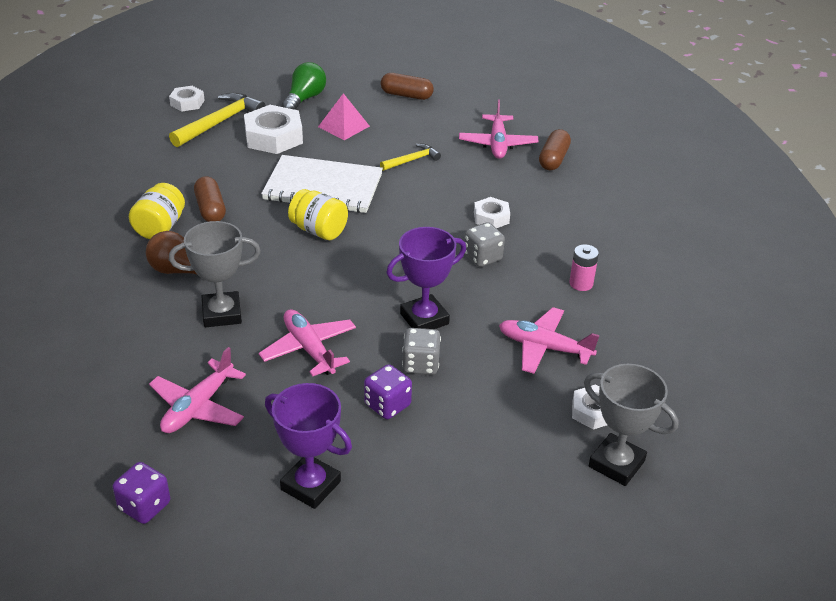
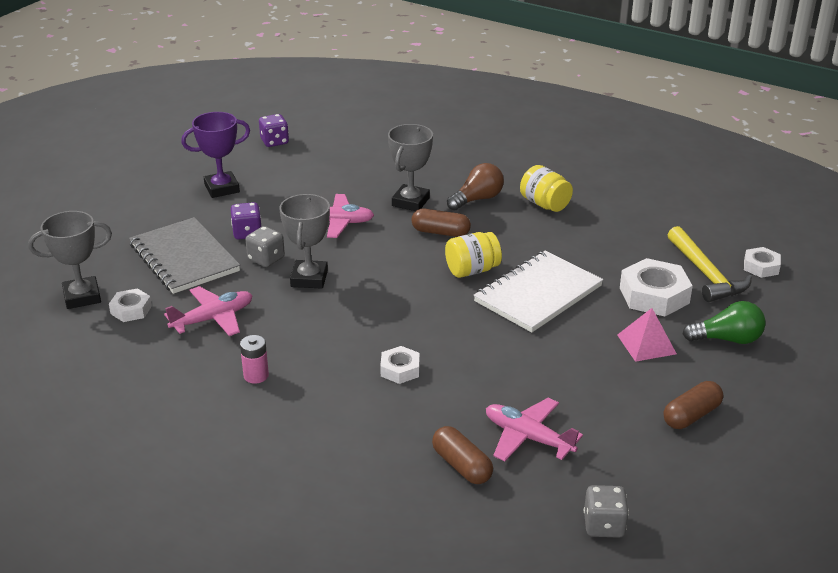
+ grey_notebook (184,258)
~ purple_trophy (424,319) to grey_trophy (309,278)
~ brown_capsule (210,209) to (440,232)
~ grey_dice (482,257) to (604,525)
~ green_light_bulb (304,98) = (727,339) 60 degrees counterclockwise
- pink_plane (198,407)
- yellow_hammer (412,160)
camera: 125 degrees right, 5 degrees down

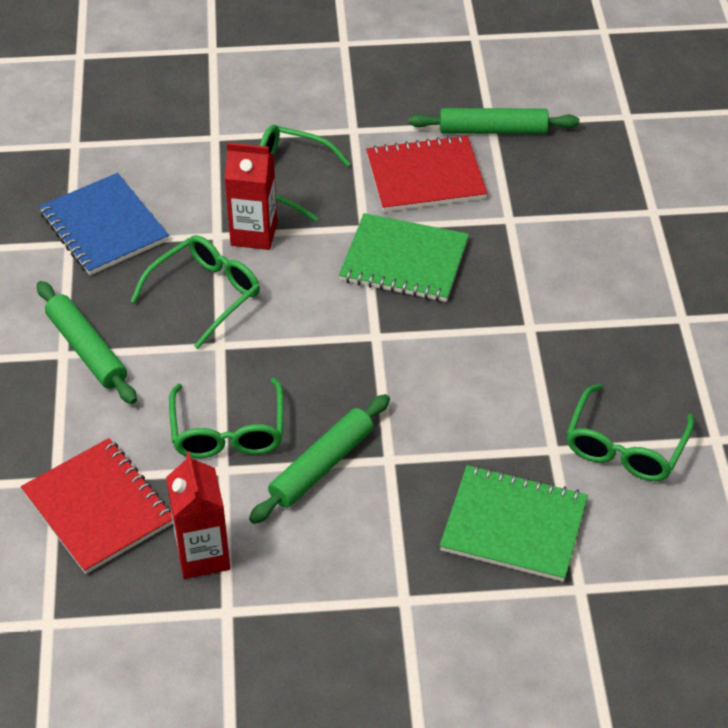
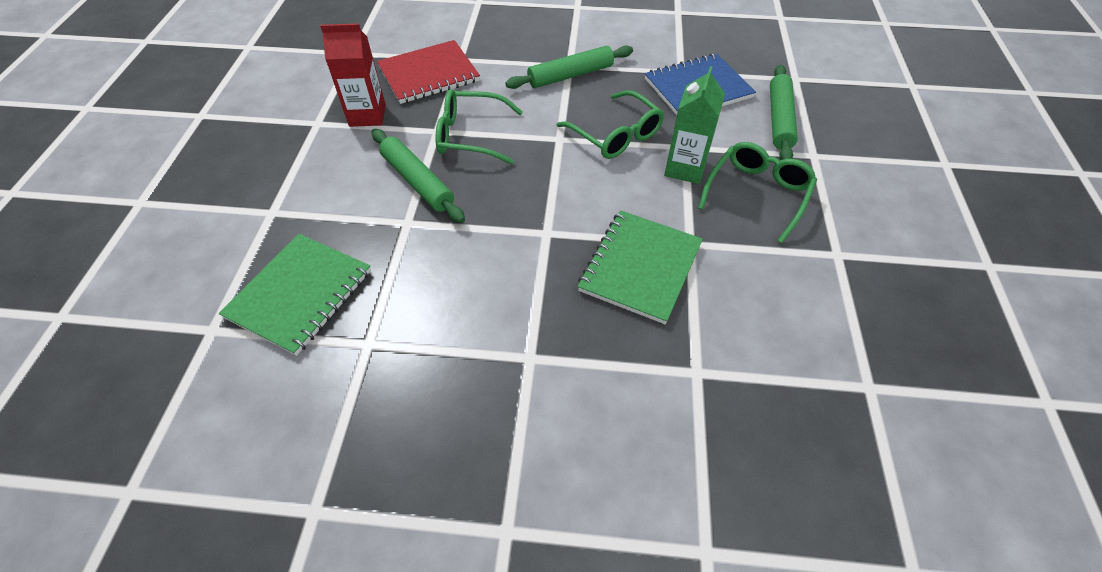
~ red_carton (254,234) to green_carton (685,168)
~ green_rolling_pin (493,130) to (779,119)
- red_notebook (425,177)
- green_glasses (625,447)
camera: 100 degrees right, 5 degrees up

...

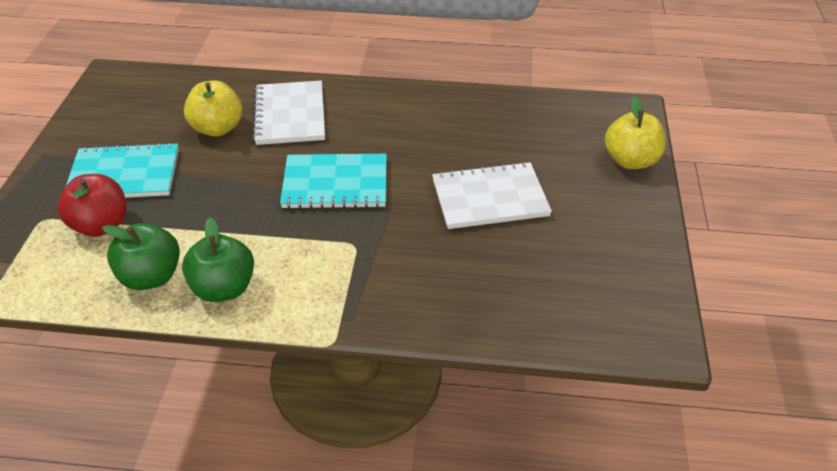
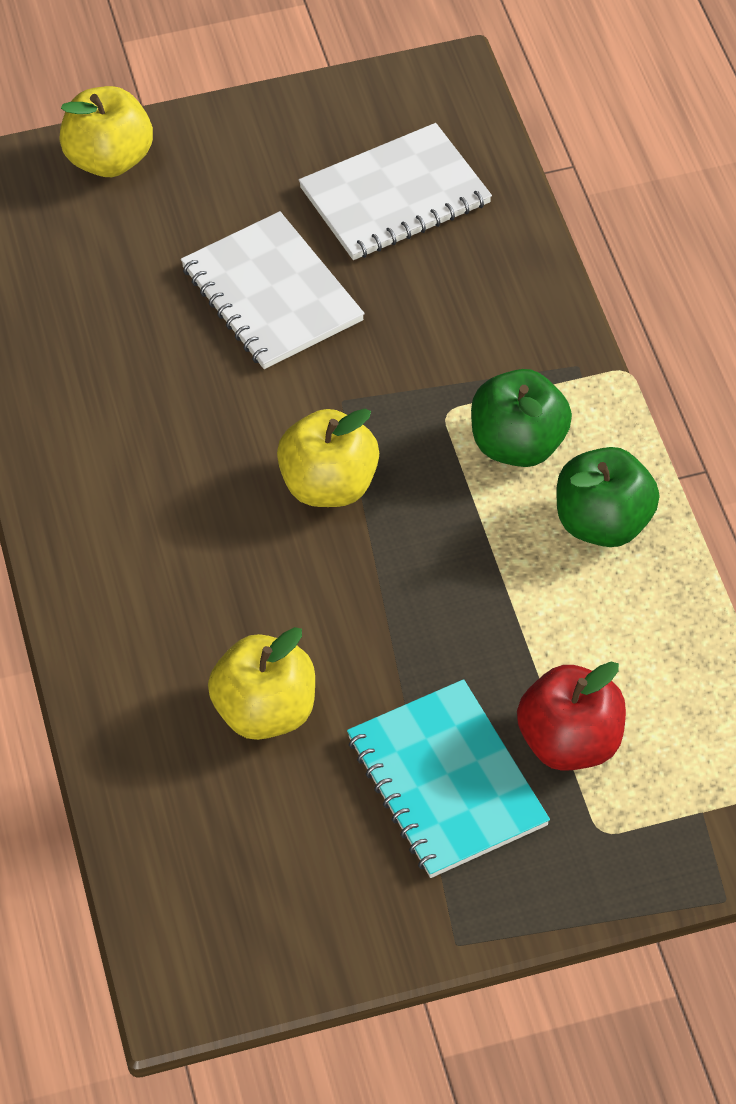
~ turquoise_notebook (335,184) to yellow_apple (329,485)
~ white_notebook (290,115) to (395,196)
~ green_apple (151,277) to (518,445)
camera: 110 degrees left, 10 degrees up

TO DO:
Out of the entries above, write out only the lines between the line holding "- red_notebook (425,177)" and the line holding "camera: 100 degrees right, 5 degrees up", inclusive, each exactly as given.

TASK SOLUTION:
- red_notebook (425,177)
- green_glasses (625,447)
camera: 100 degrees right, 5 degrees up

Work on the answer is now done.